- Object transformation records
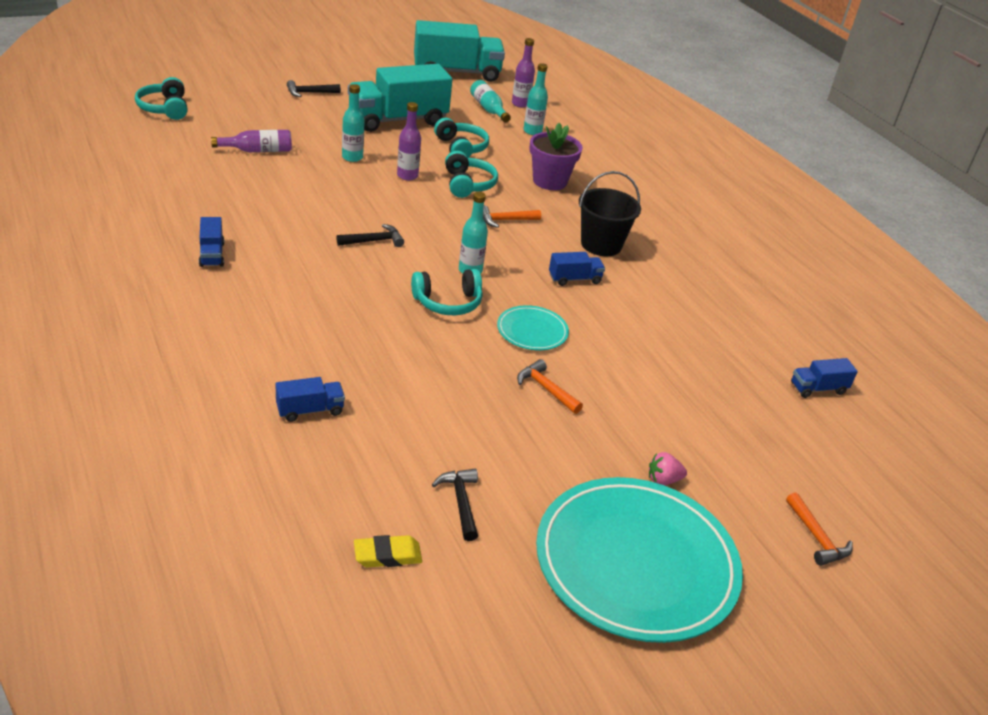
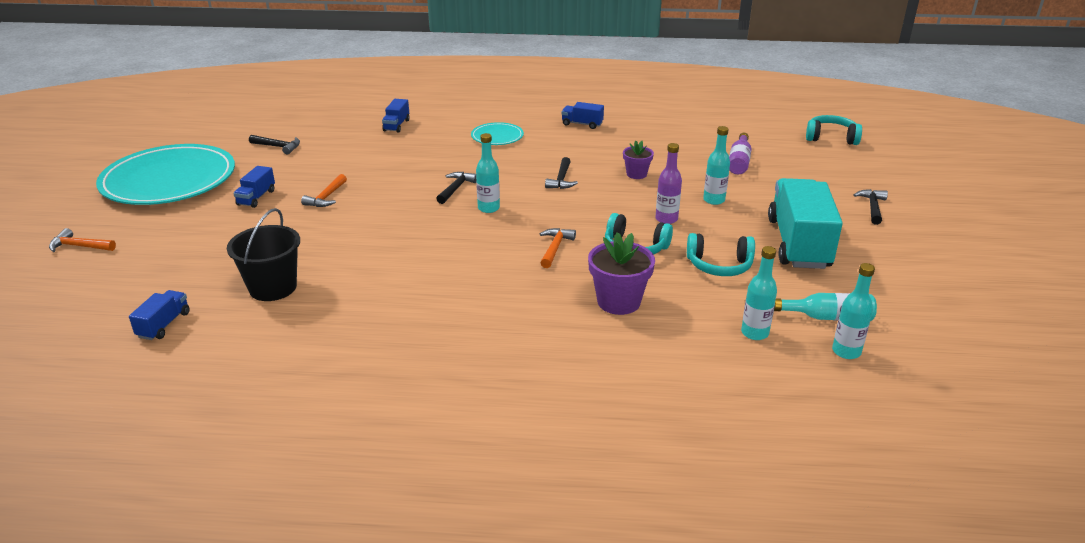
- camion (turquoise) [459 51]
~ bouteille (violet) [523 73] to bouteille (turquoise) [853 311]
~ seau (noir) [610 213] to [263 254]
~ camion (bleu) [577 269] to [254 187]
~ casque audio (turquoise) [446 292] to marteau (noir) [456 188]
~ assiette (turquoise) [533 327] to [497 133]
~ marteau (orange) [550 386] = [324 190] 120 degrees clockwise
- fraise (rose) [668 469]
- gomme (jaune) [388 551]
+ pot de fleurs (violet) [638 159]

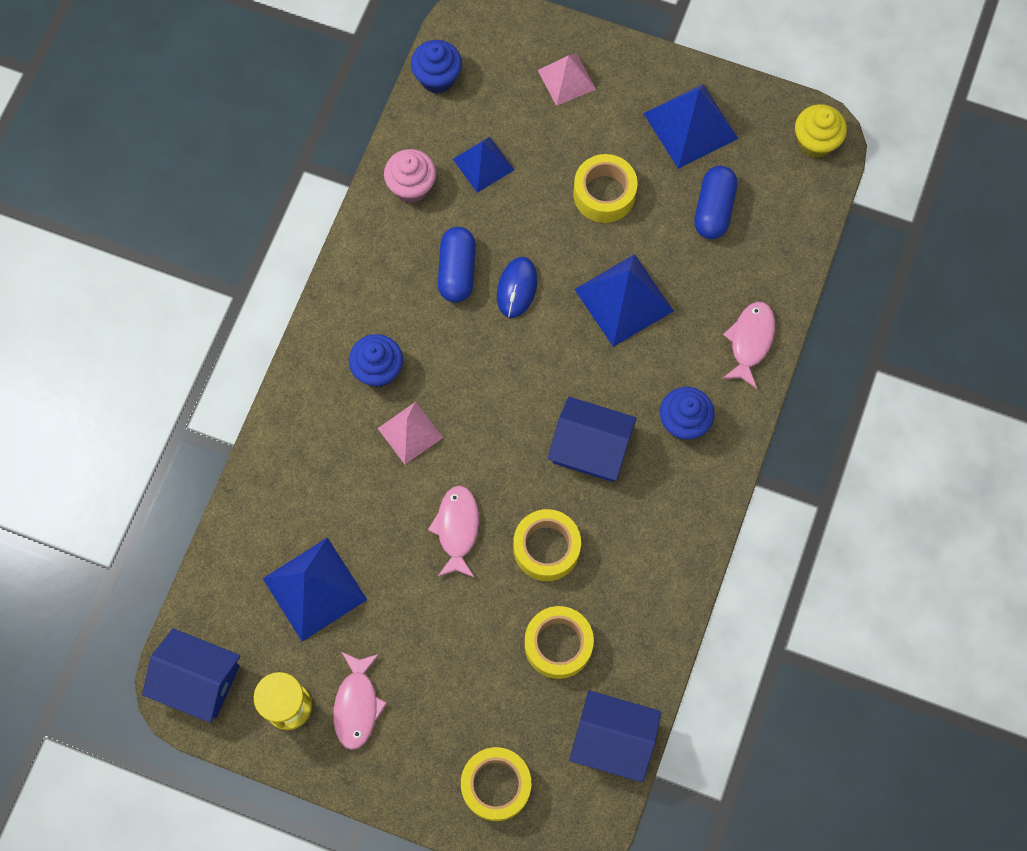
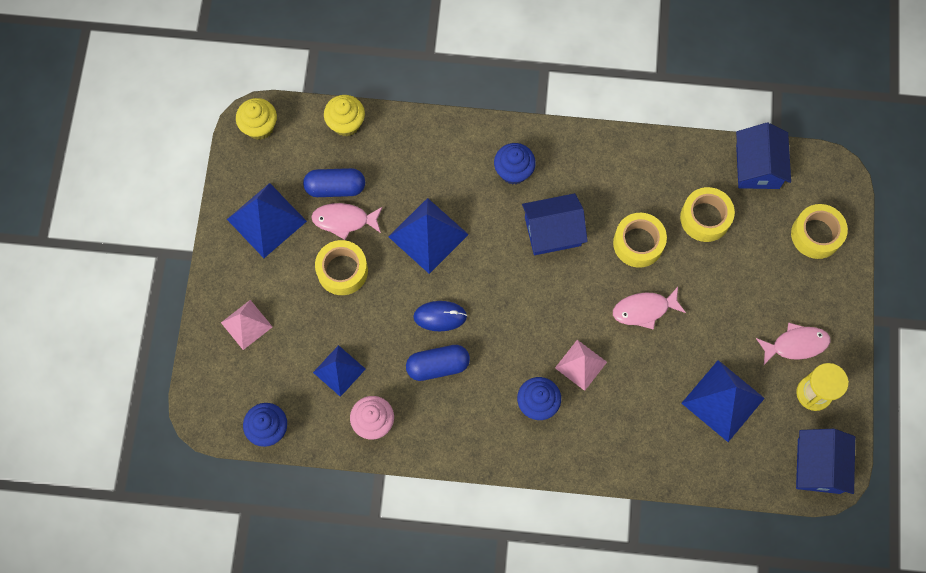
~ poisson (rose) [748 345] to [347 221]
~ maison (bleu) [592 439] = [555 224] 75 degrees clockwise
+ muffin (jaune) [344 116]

- Exercise requirements
Count every line in the records that holds "marteau" and give that count by itself.

- Task response
2